WHAT IS ASKED -> Filter the lines below, copying every one that contains the word "stairwell".

## start DATA LISTING

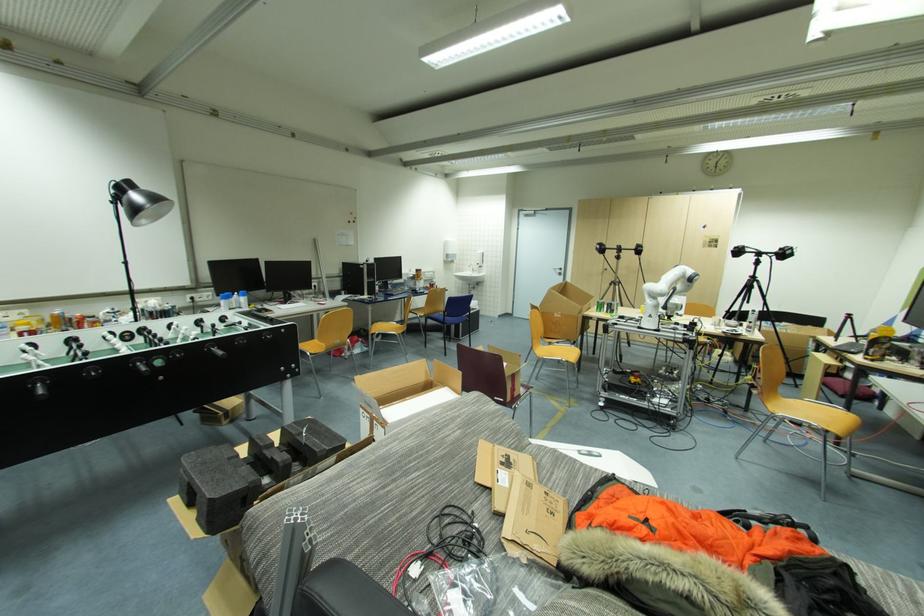
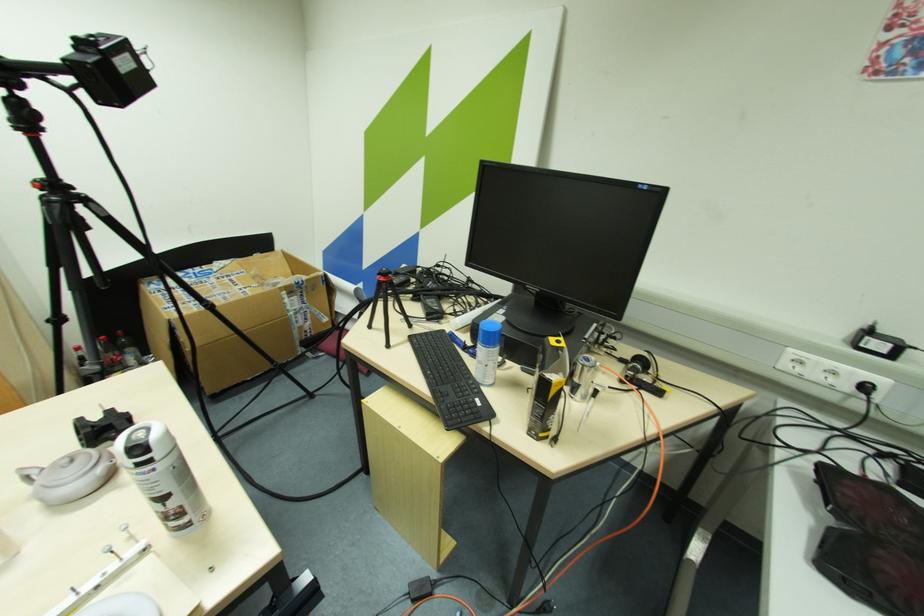
Where in the second image is the point corresponding to point 754,323 from the first image?

(164, 500)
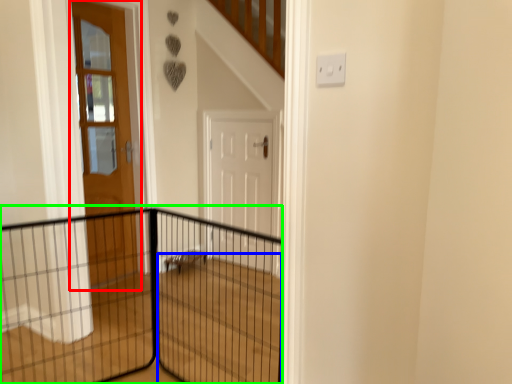
Question: Which is farther away from door (highlighted by a red box)? stairwell (highlighted by a blue box) or fence (highlighted by a green box)?

Choices:
 (A) stairwell
 (B) fence

Answer: (A)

## end DATA LISTING

FULL SOLUTION ->
Question: Which is farther away from door (highlighted by a red box)? stairwell (highlighted by a blue box) or fence (highlighted by a green box)?
 (A) stairwell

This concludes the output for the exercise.